● STORED DATA:
————

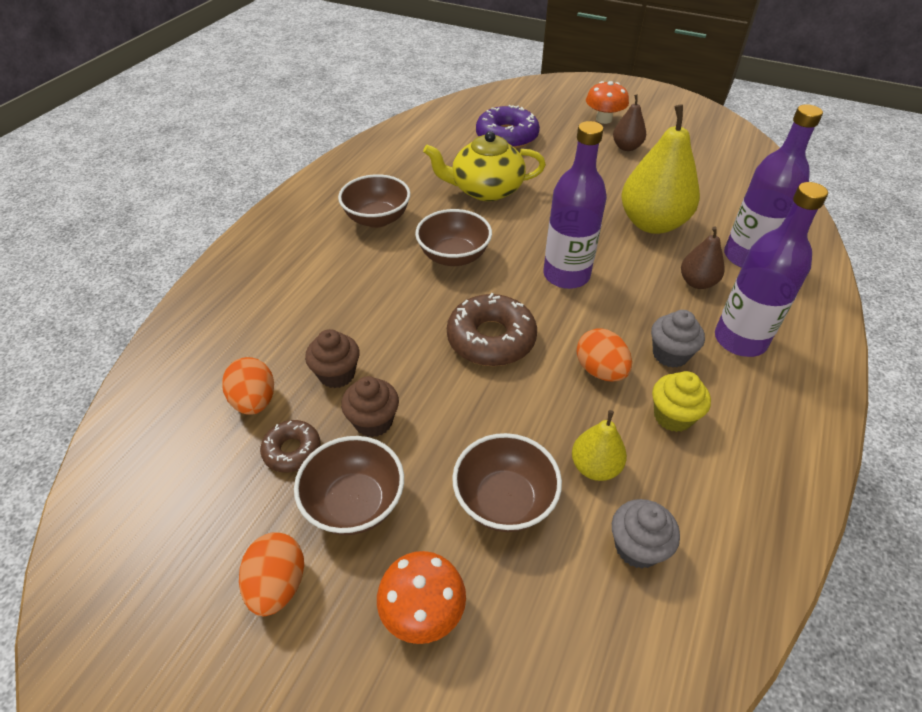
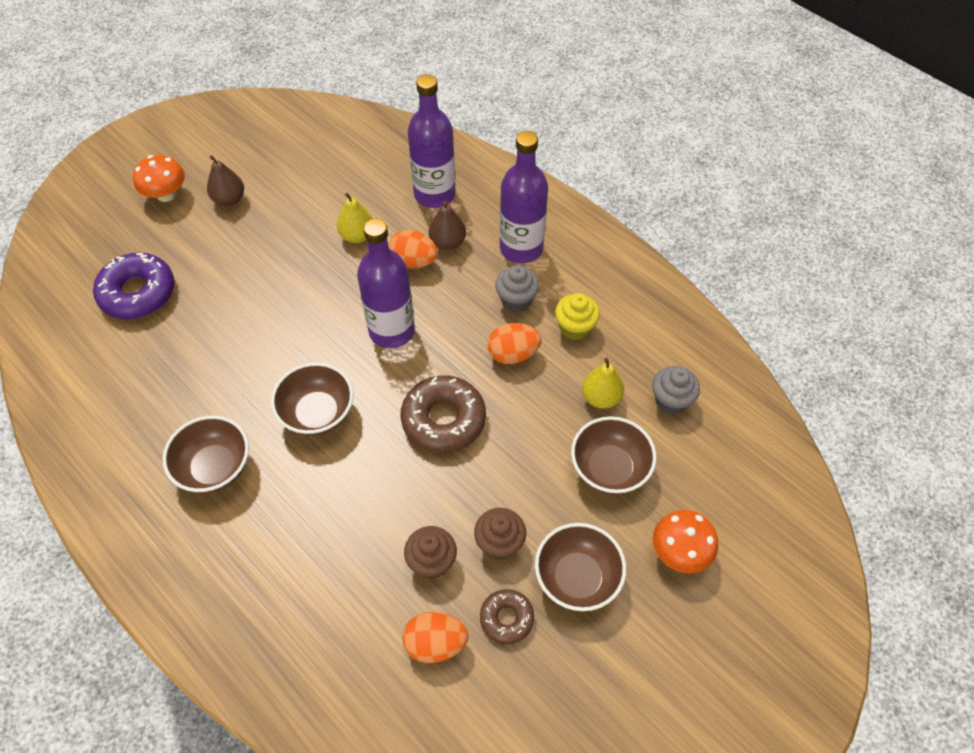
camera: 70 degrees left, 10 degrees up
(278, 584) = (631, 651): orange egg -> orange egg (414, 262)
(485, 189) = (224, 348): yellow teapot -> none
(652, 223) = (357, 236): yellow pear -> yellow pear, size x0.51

————

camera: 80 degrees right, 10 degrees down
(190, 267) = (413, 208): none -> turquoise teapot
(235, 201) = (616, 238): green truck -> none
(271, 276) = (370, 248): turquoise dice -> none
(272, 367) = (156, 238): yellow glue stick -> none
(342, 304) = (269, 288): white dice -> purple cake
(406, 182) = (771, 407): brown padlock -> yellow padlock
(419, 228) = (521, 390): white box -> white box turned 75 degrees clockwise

————

● WHAT YOU HAVE TO DO: Scan the listing above for the line that has "camera: 80 degrees right, 10 degrees down", then copy exactly from that line through the line that has "(419, 228) = (521, 390): white".

● SOLUTION FOR THIS TASK:
camera: 80 degrees right, 10 degrees down
(190, 267) = (413, 208): none -> turquoise teapot
(235, 201) = (616, 238): green truck -> none
(271, 276) = (370, 248): turquoise dice -> none
(272, 367) = (156, 238): yellow glue stick -> none
(342, 304) = (269, 288): white dice -> purple cake
(406, 182) = (771, 407): brown padlock -> yellow padlock
(419, 228) = (521, 390): white box -> white box turned 75 degrees clockwise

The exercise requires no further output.